• [What needs to be done]: Comb through the entries for "orange" and pull out each line that holds it.

• [Data records]:
◆ ◆ ◆ ◆ ◆

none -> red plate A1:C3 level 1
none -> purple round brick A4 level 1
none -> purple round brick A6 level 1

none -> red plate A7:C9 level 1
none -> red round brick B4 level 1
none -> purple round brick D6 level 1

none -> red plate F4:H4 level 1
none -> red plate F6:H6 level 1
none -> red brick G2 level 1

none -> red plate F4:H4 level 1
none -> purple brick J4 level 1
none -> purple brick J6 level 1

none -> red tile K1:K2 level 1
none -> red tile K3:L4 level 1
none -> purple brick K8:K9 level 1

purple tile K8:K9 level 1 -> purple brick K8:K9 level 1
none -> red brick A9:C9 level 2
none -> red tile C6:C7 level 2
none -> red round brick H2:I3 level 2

◆ ◆ ◆ ◆ ◆

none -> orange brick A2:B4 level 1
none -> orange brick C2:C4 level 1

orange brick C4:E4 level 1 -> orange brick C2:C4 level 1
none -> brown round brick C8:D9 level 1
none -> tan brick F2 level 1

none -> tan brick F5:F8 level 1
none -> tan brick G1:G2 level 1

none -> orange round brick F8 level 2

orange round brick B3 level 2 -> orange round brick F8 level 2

◆ ◆ ◆ ◆ ◆

• [Your solution]:
none -> orange brick A2:B4 level 1
none -> orange brick C2:C4 level 1
orange brick C4:E4 level 1 -> orange brick C2:C4 level 1
none -> orange round brick F8 level 2
orange round brick B3 level 2 -> orange round brick F8 level 2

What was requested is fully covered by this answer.